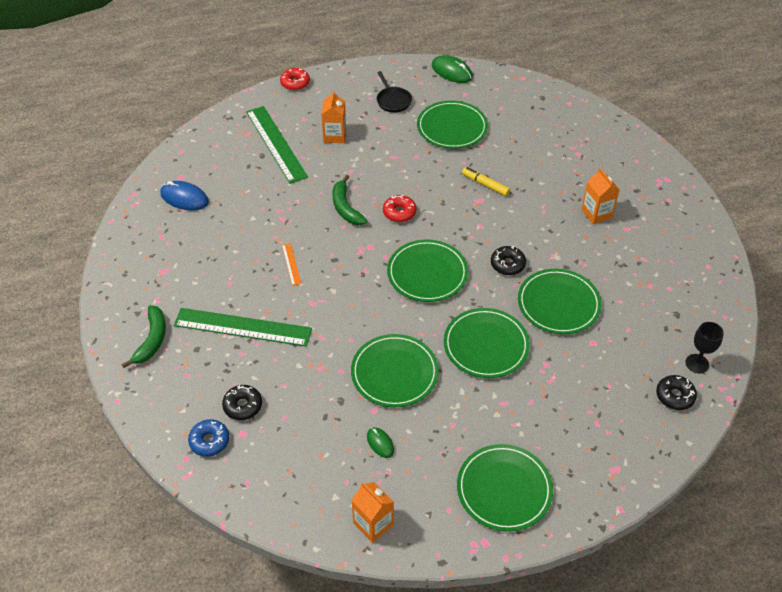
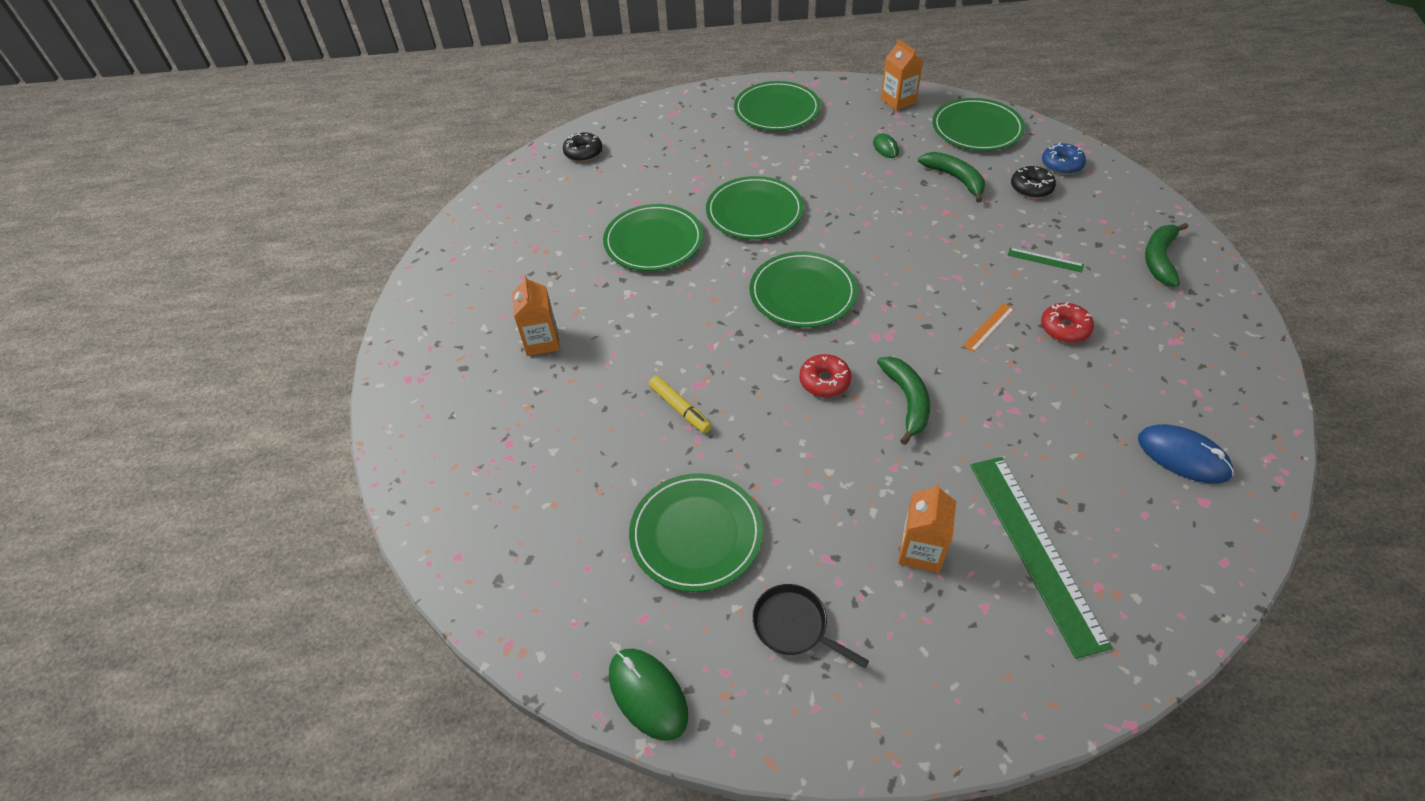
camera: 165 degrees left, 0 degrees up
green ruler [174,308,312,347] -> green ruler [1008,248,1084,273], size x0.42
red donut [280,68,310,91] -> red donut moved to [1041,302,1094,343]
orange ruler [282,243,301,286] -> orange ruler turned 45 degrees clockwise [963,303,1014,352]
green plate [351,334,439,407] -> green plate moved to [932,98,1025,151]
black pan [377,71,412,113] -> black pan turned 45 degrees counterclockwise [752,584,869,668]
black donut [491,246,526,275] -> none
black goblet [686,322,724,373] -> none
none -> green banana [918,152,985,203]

Work instructions
Set the preceding data down again word for word, omitting images.

Answer box
camera: 165 degrees left, 0 degrees up
green ruler [174,308,312,347] -> green ruler [1008,248,1084,273], size x0.42
red donut [280,68,310,91] -> red donut moved to [1041,302,1094,343]
orange ruler [282,243,301,286] -> orange ruler turned 45 degrees clockwise [963,303,1014,352]
green plate [351,334,439,407] -> green plate moved to [932,98,1025,151]
black pan [377,71,412,113] -> black pan turned 45 degrees counterclockwise [752,584,869,668]
black donut [491,246,526,275] -> none
black goblet [686,322,724,373] -> none
none -> green banana [918,152,985,203]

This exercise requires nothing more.